== Recorded information ==

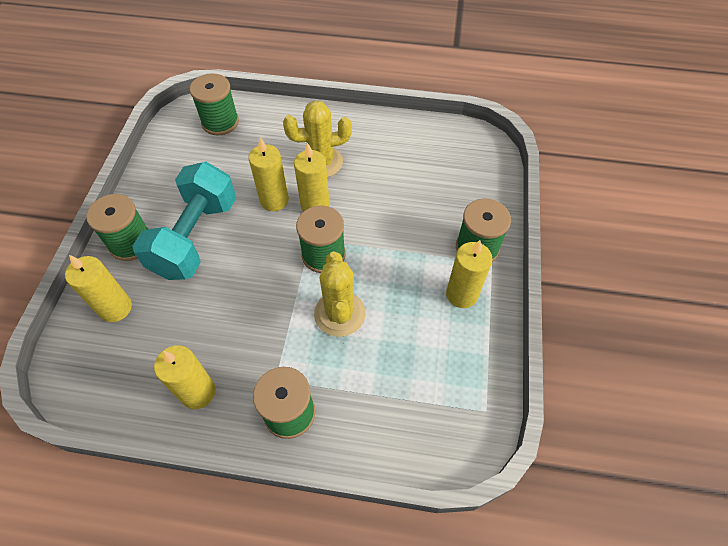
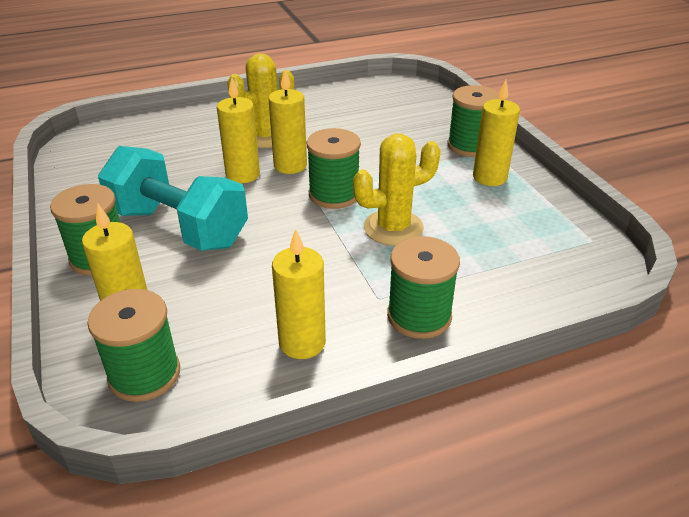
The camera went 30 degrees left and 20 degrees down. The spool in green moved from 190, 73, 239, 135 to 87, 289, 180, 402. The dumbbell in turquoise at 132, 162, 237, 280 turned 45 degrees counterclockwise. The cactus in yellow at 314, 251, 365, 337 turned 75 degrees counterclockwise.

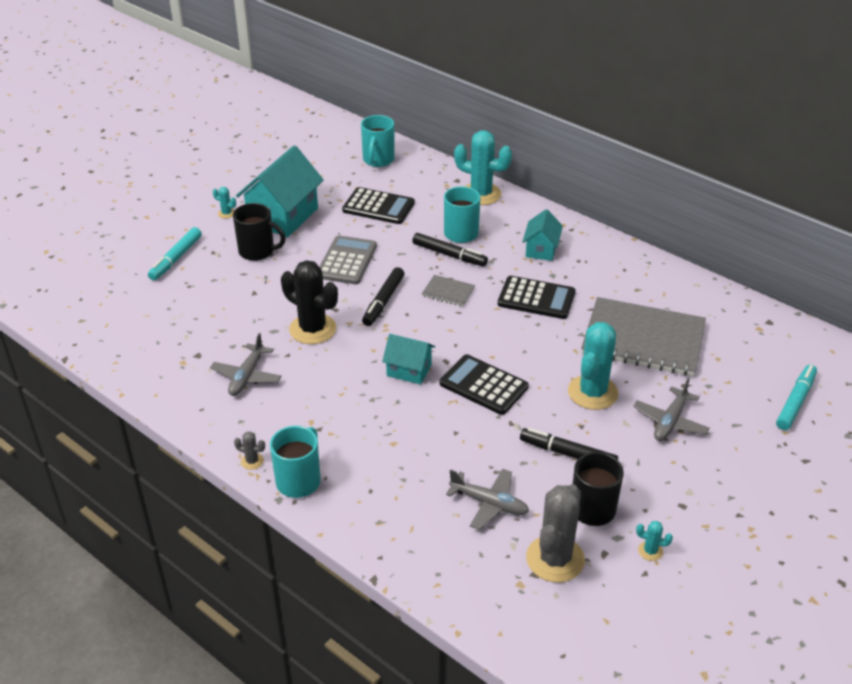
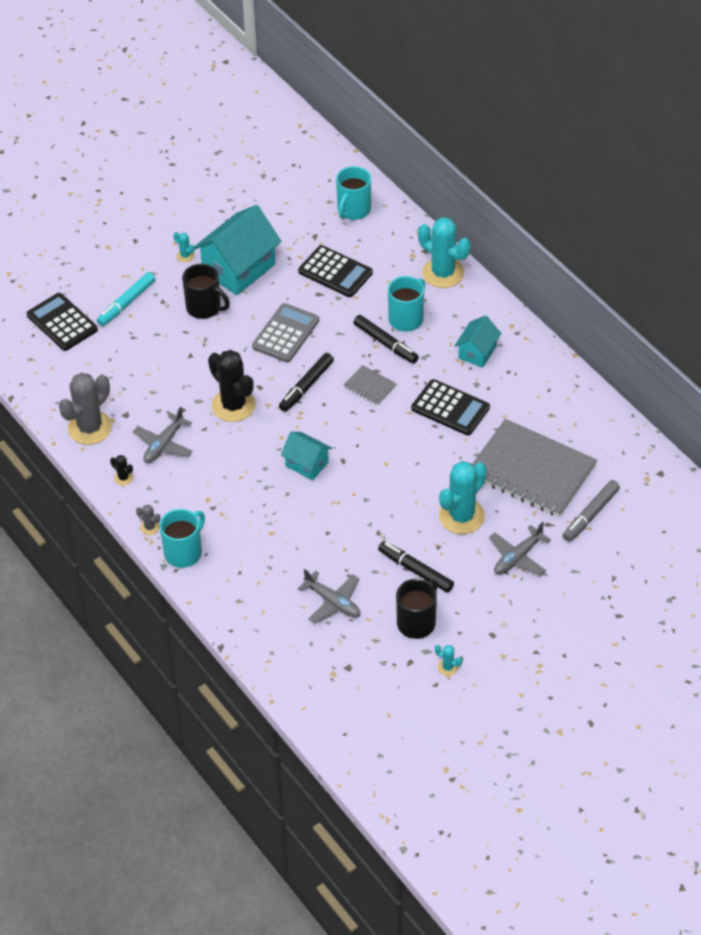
The camera went 15 degrees right and 10 degrees up. The calculator in black moved from 439, 354, 529, 415 to 27, 293, 98, 351. The cactus in grey moved from 526, 484, 585, 582 to 59, 373, 112, 445. The cactus in black at 110, 455, 133, 485 appeared. The marker in grey at 563, 480, 620, 542 appeared. The marker in turquoise at 776, 364, 817, 430 disappeared.

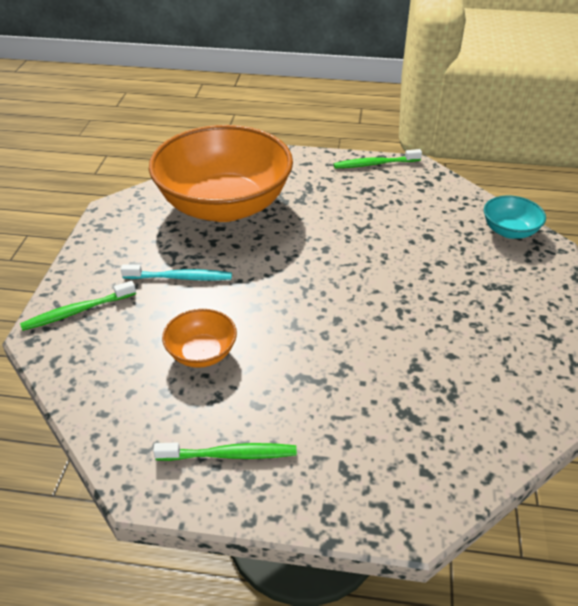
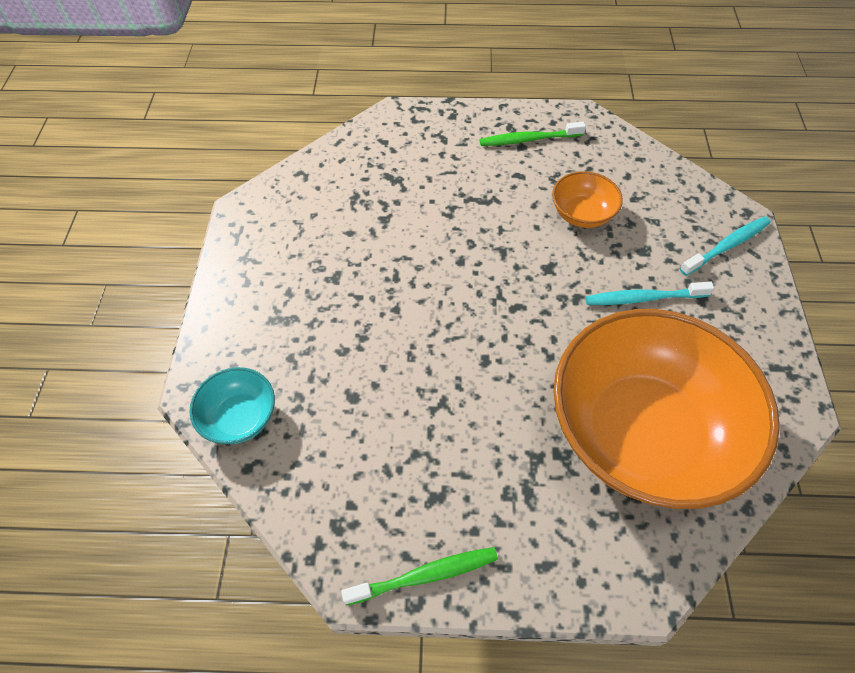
The camera went 175 degrees right and 15 degrees up. The toothbrush in green at 20, 281, 136, 331 became the toothbrush in turquoise at 680, 216, 771, 276.

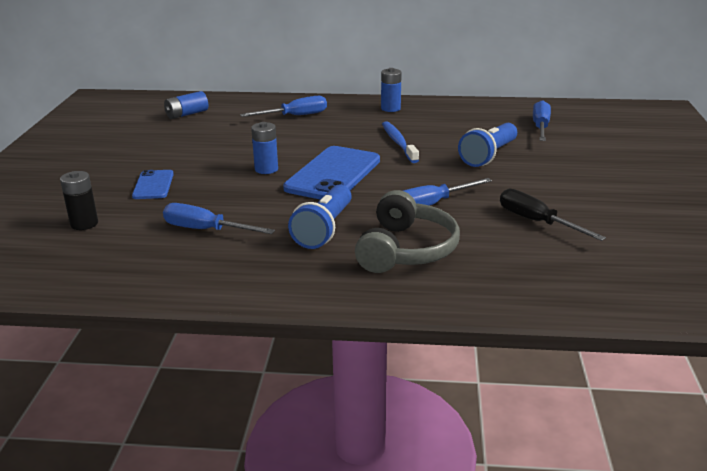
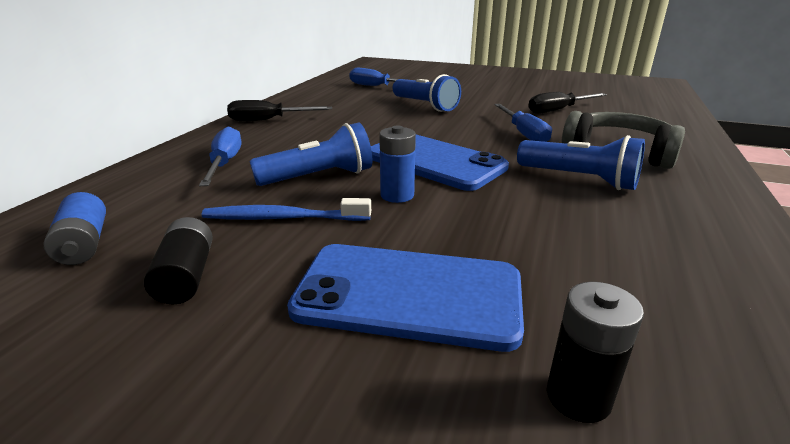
The camera went 75 degrees left and 0 degrees up. The battery in black at 144, 217, 213, 304 appeared. The toothbrush in blue moved from 382, 121, 419, 163 to 202, 198, 371, 221. The battery in blue at 381, 68, 402, 112 was replaced by the screwdriver in black at 227, 100, 332, 121. The flashlight in blue at 250, 123, 372, 186 appeared. The phone in blue at 132, 170, 174, 199 changed to 1.88 times the size. The screwdriver in blue at 163, 203, 275, 234 disappeared.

===

Task directions.
Begin at the line containing "The camera went 15" and stop at the last line of the data. Repeat only those lines, exactly, and leave out the pictures.

The answer.
The camera went 15 degrees right and 10 degrees up. The calculator in black moved from 439, 354, 529, 415 to 27, 293, 98, 351. The cactus in grey moved from 526, 484, 585, 582 to 59, 373, 112, 445. The cactus in black at 110, 455, 133, 485 appeared. The marker in grey at 563, 480, 620, 542 appeared. The marker in turquoise at 776, 364, 817, 430 disappeared.

The camera went 175 degrees right and 15 degrees up. The toothbrush in green at 20, 281, 136, 331 became the toothbrush in turquoise at 680, 216, 771, 276.

The camera went 75 degrees left and 0 degrees up. The battery in black at 144, 217, 213, 304 appeared. The toothbrush in blue moved from 382, 121, 419, 163 to 202, 198, 371, 221. The battery in blue at 381, 68, 402, 112 was replaced by the screwdriver in black at 227, 100, 332, 121. The flashlight in blue at 250, 123, 372, 186 appeared. The phone in blue at 132, 170, 174, 199 changed to 1.88 times the size. The screwdriver in blue at 163, 203, 275, 234 disappeared.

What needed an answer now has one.